→ **Dataset excerpts**:
***
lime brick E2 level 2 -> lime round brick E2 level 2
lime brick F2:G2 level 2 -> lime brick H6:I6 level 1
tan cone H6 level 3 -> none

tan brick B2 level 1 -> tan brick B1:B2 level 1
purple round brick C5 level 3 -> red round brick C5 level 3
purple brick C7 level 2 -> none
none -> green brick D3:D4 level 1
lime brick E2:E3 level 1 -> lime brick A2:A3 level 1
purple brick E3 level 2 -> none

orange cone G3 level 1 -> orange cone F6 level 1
***
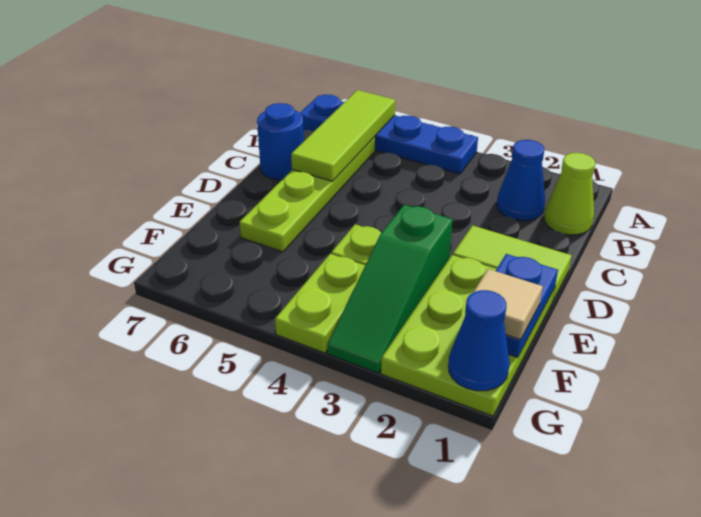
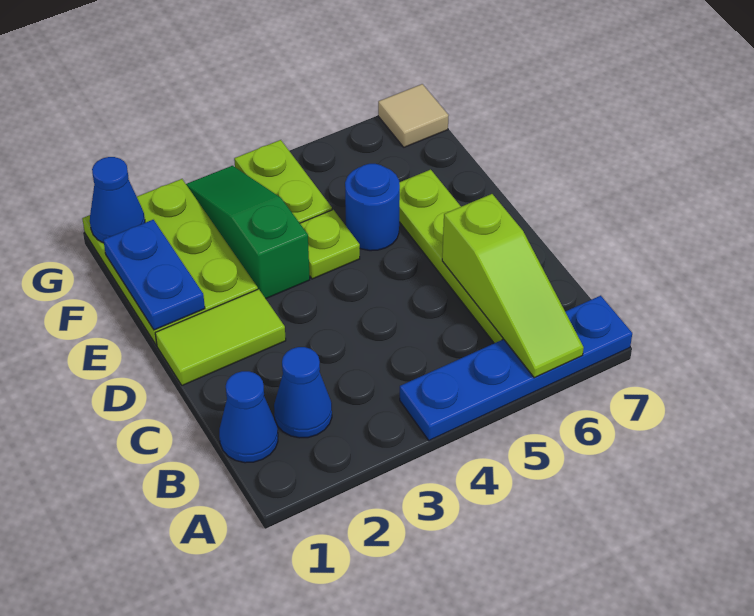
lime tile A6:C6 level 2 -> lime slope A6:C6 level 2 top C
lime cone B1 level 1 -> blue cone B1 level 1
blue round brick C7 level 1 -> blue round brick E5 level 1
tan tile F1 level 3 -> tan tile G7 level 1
***
→ **Task to carry out**: Every line above from the line with "tan brick B2" to the line with "orange cone G3", both included, must be reproduced exactly, and no other line may appear.

→ **Solution to the problem**:
tan brick B2 level 1 -> tan brick B1:B2 level 1
purple round brick C5 level 3 -> red round brick C5 level 3
purple brick C7 level 2 -> none
none -> green brick D3:D4 level 1
lime brick E2:E3 level 1 -> lime brick A2:A3 level 1
purple brick E3 level 2 -> none

orange cone G3 level 1 -> orange cone F6 level 1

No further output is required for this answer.